# [Task requirements]
Please pick out every line in the rows below that contains the string "kern" and copy each of those lines in full.
::: Given records :::
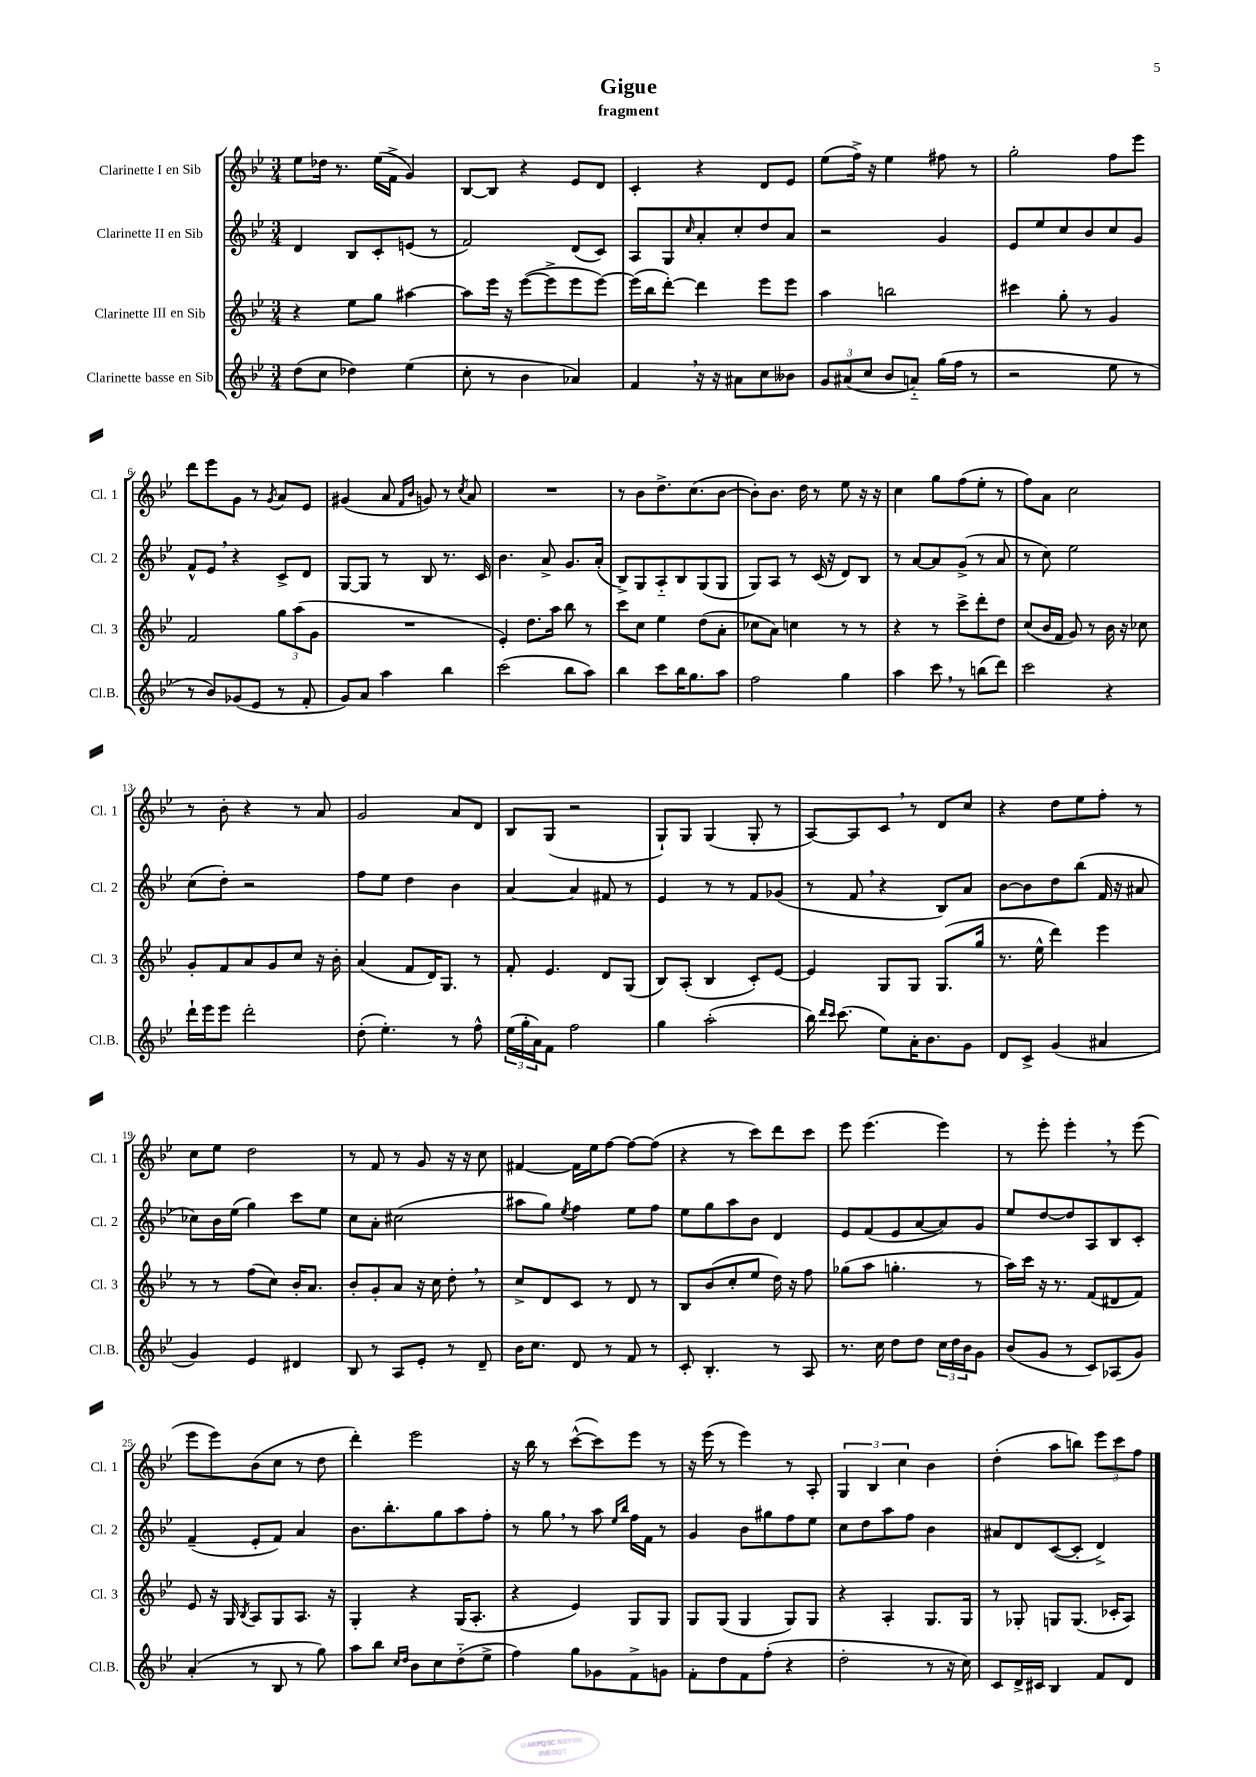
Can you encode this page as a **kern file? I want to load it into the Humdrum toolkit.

**kern	**kern	**kern	**kern
*part4	*part3	*part2	*part1
*staff4	*staff3	*staff2	*staff1
*I"Clarinette basse en Sib	*I"Clarinette III en Sib	*I"Clarinette II en Sib	*I"Clarinette I en Sib
*I'Cl.B.	*I'Cl. 3	*I'Cl. 2	*I'Cl. 1
*clefG2	*clefG2	*clefG2	*clefG2
*k[b-e-]	*k[b-e-]	*k[b-e-]	*k[b-e-]
*M3/4	*M3/4	*M3/4	*M3/4
=1	=1	=1	=1
(8dd\L	4r	4d/	8ee-\L
8cc\J	.	.	16dd-X\Jk
.	.	.	8.r
4dd-X\)	8ee-\L	8B-/L	.
.	8gg\J	8c'/	(16ee-\LL
.	.	.	16f^\JJ
(4ee-\	[4aa#X\	(8en/J	4g/)
.	.	8r	.
=2	=2	=2	=2
8cc'\	8aa#\L]	2f/)	[8B-/L
8r	16eee-\Jk	.	8B-/J]
.	16r	.	.
4b-\	([8eee-\L	.	4r
.	8eee-^\]	.	.
4a-X/)	8eee-\	(8d/L	8e-/L
.	[8eee-\J)	8c/J)	8d/J
=3	=3	=3	=3
4f,/	(16eee-\LL]	8A/L	4c'/
.	16bb-\J	.	.
.	[8ddd'\J)	8G/	.
.	.	16qqcc/	.
16r	4ddd\]	8a'/	4r
16r	.	.	.
8a#X\L	.	8cc'/	.
8cc\	8eee-\L	8dd/	8d/L
8b--X\J	8eee-\J	8a/J	8e-/J
=4	=4	=4	=4
12g/L	4aa\	2r	(8ee-\L
(12a#X/	.	.	.
.	.	.	16ff^\Jk)
12cc/J	.	.	.
.	.	.	16r
8b-/L	2bbn\	.	4ee-\
8an/J)	.	.	.
(16gg\LL	.	4g/	8ff#X\
16ff\JJ	.	.	.
8r	.	.	8r
=5	=5	=5	=5
2r	4ccc#X\	8e-/L	2gg'\
.	.	8ee-/	.
.	8gg'\	8cc/	.
.	8r	8b-/	.
8ee-\	4g/	8cc/	8ff\L
8r	.	8g/J	8eee-\J
!!LO:LB:g=z
=6	=6	=6	=6
8r	2f/	8f^^/L	8ddd\L
8b-/L)	.	8e-,/J	8eee-\
(8g-X/	.	4r	8g\J
8e-/J	.	.	8r
.	.	.	8qg/
8r	12gg\L	8c^/L	8a/L
.	(12aa\	.	.
8f'/	.	8d/J	8e-/J
.	12g\J	.	.
=7	=7	=7	=7
8g/L)	2.r	[8G/L	(4g#X/
8a/J	.	8G/J]	.
4aa\	.	8r	8a/
.	.	.	16qqf/LL
.	.	.	16qqb-/JJ
.	.	8B-/	8gn/)
4bb-\	.	8.r	8r
.	.	.	8qcc/
.	.	.	8a/
.	.	16c/	.
=8	=8	=8	=8
(2ccc\	4e-'/)	4.b-\	2.r
.	8.dd\L	.	.
.	.	8a^/	.
.	16aa\Jk	.	.
8bb-\L	8bb-\	8.g/L	.
8aa\J)	8r	.	.
.	.	(16a'/Jk	.
=9	=9	=9	=9
4bb-\	8ccc\L	8B-^/L)	8r
.	8cc\J	8G/	8b-\L
8ccc\L	4ee-\	8A/	8.dd^\
16bb-\K	.	8B-/	.
8.gg\	.	.	(8.cc\
.	(8dd\L	(8G/	.
8aa\J	8a'\J	8G/J	[8b-\J
=10	=10	=10	=10
2ff\	8cc-X\L	8G/L)	8b-'\L])
.	8a\J)	8A/J	8.b-\J
.	4ccn\	8r	.
.	.	.	16dd\
.	.	(16c/	8r
.	.	16r	.
4gg\	8r	8d/L)	8ee-\
.	8r	8B-/J	16r
.	.	.	16r
=11	=11	=11	=11
4aa\	4r	8r	4cc\
.	.	[8a/L	.
8ccc,\	8r	8a/]	8gg\L
8r	8ccc^\L	(8g^/J	(8ff\
(8bbn\L	8ddd'\	8r	8ee-'\J
8ddd\J)	8dd\J	8a/	8r
=12	=12	=12	=12
2ccc\	(8cc/L	8r	8ff\L)
.	16b-/L	8cc\)	8a\J
.	16f/JJ	.	.
.	8g/)	2ee-\	2cc\
.	8r	.	.
4r	16b-\	.	.
.	16r	.	.
.	8cc-X\	.	.
!!LO:LB:g=z
=13	=13	=13	=13
16ddd`\LL	8g'/L	(8cc\L	8r
16eee-\J	.	.	.
8eee-\J	8f/	8dd'\J)	8b-'\
2ddd'\	8a/	2r	4r
.	8g/	.	.
.	8cc/J	.	8r
.	16r	.	8a/
.	16b-'\	.	.
=14	=14	=14	=14
(8dd'\	(4a/	8ff\L	2g/
4.ee-'\)	.	8ee-\J	.
.	8f/L	4dd\	.
.	16d/K)	.	.
.	8.G/J	.	.
8r	.	4b-\	8a/L
8ff^^\	8r	.	8d/J
=15	=15	=15	=15
(24ee-\LL	8f'/	[4a/	8B-/L
24gg'\	.	.	.
24a\J)	.	.	.
8f\J	4.e-/	.	(8G/J
2ff\	.	4a/]	2r
.	8d/L	8f#X/	.
.	(8G/J	8r	.
=16	=16	=16	=16
4gg\	8B-/L)	4e-/	8G`/L)
.	(8A'/J	.	8G/J
(2aa'\	4B-/	8r	(4G/
.	.	8r	.
.	8c'/L)	8f/L	8G'/
.	[8e-/J	(8g-X/J	8r
=17	=17	=17	=17
16bb-\)	4e-/]	8r	[8A/L)
16qqddd/LL	.	.	.
16qqccc/JJ	.	.	.
(8.ccc\	.	.	.
.	.	8f,/	8A/]
8ee-\L)	8G/L	4r	8c,/J
16a'\K	8G/J	.	8r
8.b-\	.	.	.
.	(8.G/L	8B-/L)	8d/L
8g\J	.	8a/J	8cc/J
.	16gg/Jk	.	.
=18	=18	=18	=18
8d/L	8.r	[8b-\L	4r
8c^/J	.	8b-\]	.
.	16ee-^^\	.	.
(4g/	4ddd\)	8dd\	8dd\L
.	.	(8bb-\J	8ee-\
4a#X/	4eee-\	16f/	8ff'\J
.	.	16r	.
.	.	8a#X/	8r
!!LO:LB:g=z
=19	=19	=19	=19
4g/)	8r	8cc-X\L)	8cc\L
.	8r	16b-\L	8ee-\J
.	.	(16ee-\JJ	.
4e-/	(8ff\L	4gg\)	2dd\
.	8cc\J)	.	.
4d#X/	16b-'/KL	8ccc\L	.
.	8.a/J	.	.
.	.	8ee-\J	.
=20	=20	=20	=20
8B-/	8b-'/L	8cc\L	8r
8r	8g'/	8a'\J	8f/
8A/L	8a/J	(2cc#X\	8r
8e-'/J	16r	.	8g/
.	16cc\	.	.
8r	8dd',\	.	16r
.	.	.	16r
8d~/	8r	.	8cc\
=21	=21	=21	=21
16b-\KL	8cc^/L	8aa#X\L	[4f#X/
8.cc\J	.	.	.
.	8d/	8gg\J)	.
.	.	8qee-/	.
8d/	8c/J	4ff\	16f#\LL]
.	.	.	16ee-\J
8r	8r	.	[8ff\J
8f/	8d/	8ee-\L	8ff\L_
8r	8r	8ff\J	(8ff\J]
=22	=22	=22	=22
8c'/	8B-/L	8ee-\L	4r
4.B-'/	(8b-/	8gg\	.
.	8cc'/	8aa\	8r
.	8ee-/J	8b-\J	8ccc\L)
8r	16dd\)	4d/	8ddd\
.	16r	.	.
8A/	8ff\	.	8ccc\J
=23	=23	=23	=23
8.r	(8gg-X\L	8e-/L	8eee-\
.	8aa\J	(8f/	(4.eee-\
16cc\	.	.	.
8dd\L	4.ggn'\	8e-/	.
8dd\J	.	[8a/	.
24cc\LL	.	8a/])	4eee-\)
24dd\	.	.	.
24b-\J	.	.	.
8g\J	8r	8g/J	.
=24	=24	=24	=24
(8b-/L	16aa\LL)	8ee-/L	8r
.	16ccc\JJ	.	.
8g/J	16r	[8dd/	8eee-'\
.	8.r	.	.
8r	.	8dd/]	4eee-',\
8c/L)	(8f/L	8A/	.
(8A-X/	8d#X/	8B-/	8r
8g/J)	8f/J)	8c'/J	(8eee-\
!!LO:LB:g=z
=25	=25	=25	=25
(4a'/	8e-/	(4f~/	8eee-\L
.	16r	.	8eee-\)
.	16G/	.	.
.	8qB-/	.	.
8r	8A/L	8e-'/L	(8b-\
8B-/	8G/	8f/J)	8cc\J
8r	8.A/J	4a/	8r
8gg\)	.	.	8dd\
.	16r	.	.
=26	=26	=26	=26
8aa\L	4G'/	8.b-\L	4ddd'\)
8bb-\J	.	.	.
.	.	8.bb-'\	.
16qqcc/LL	.	.	.
16qqdd/JJ	.	.	.
8b-\L	4r	.	2eee-\
8cc\	.	8gg\	.
(8dd\	(16G/KL	8aa\	.
.	8.A'/J	.	.
8ee-^\J	.	8ff'\J	.
=27	=27	=27	=27
4ff\)	4r	8r	16r
.	.	.	16bb-\
.	.	8gg,\	8r
8gg\L	4e-/)	8r	([8ccc^^\L
8g-X\	.	8aa\	8ccc\])
.	.	16qqee-/LL	.
.	.	16qqbb-/JJ	.
8f^\	8G/L	16ff\LL	8eee-\J
.	.	16f\JJ	.
8gn\J	8G/J	8r	8r
=28	=28	=28	=28
8f'\L	8G/L	4g/	16r
.	.	.	(16eee-\
8dd\	(8G/J	.	8r
8f\	4G/	8b-\L	4eee-\)
(8ff'\J	.	8gg#X\	.
4r	8G/L)	8ff\	8r
.	8G/J	8ee-\J	8A'/
=29	=29	=29	=29
2dd'\	4r	8cc\L	6G/
.	.	8dd\	.
.	.	.	6B-/
.	4A'/	8aa\	.
.	.	.	6cc\
.	.	8ff\J	.
8r	8.G/L	4b-\	4b-\
16r	.	.	.
16cc\)	16G/Jk	.	.
=30	=30	=30	=30
8c/L	8r	8a#X/L	(4dd'\
16d^/L	8G-X'/	8d/	.
16c#X/JJ	.	.	.
4B-/	8Gn/L	([8c/	8aa\L
.	(8.G/J	8c'/J]	8bbn\J)
8f/L	.	4d^/)	12eee-\L
.	16c-X'/KL	.	.
.	.	.	12ccc\
8d/J	8A/J)	.	.
.	.	.	12ff\J
==	==	==	==
*-	*-	*-	*-
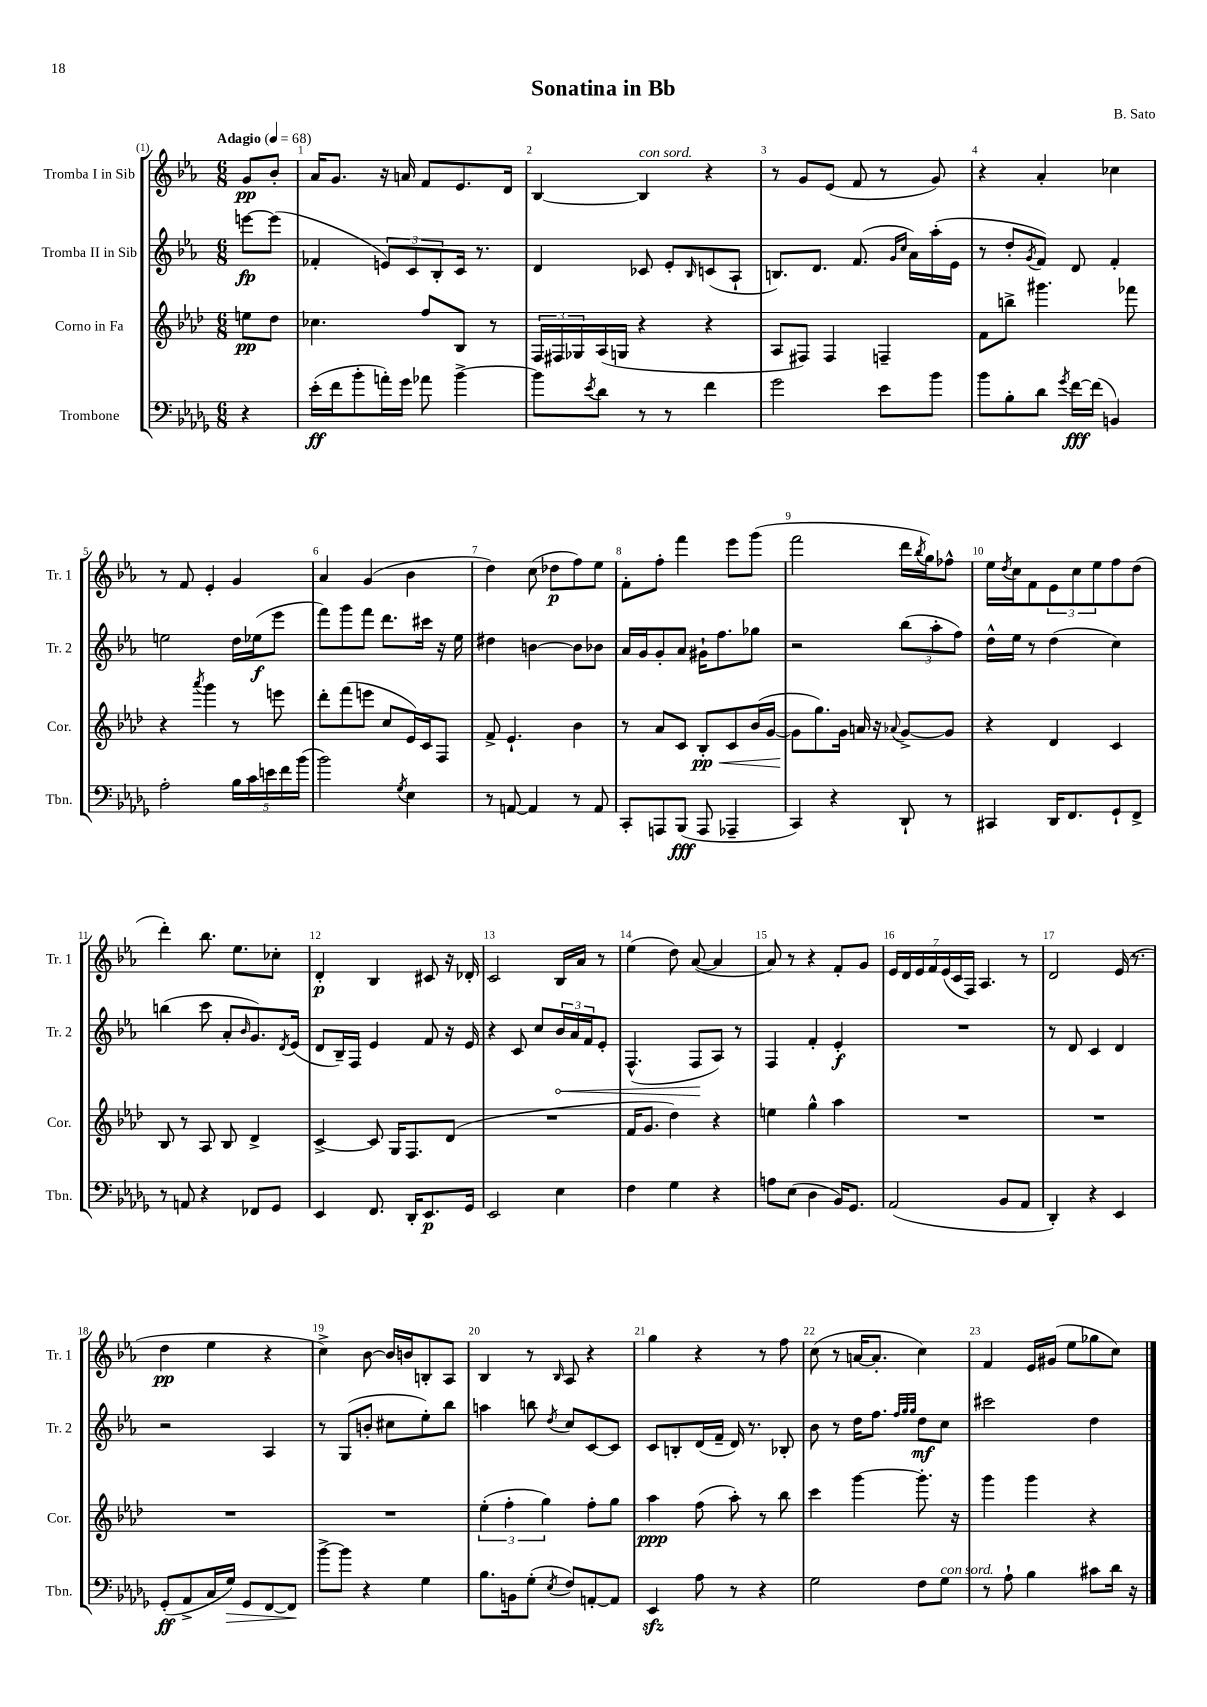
:::
# [Task result]
Can you encode this page as a **kern file? I want to load it into the Humdrum toolkit.
**kern	**kern	**kern	**kern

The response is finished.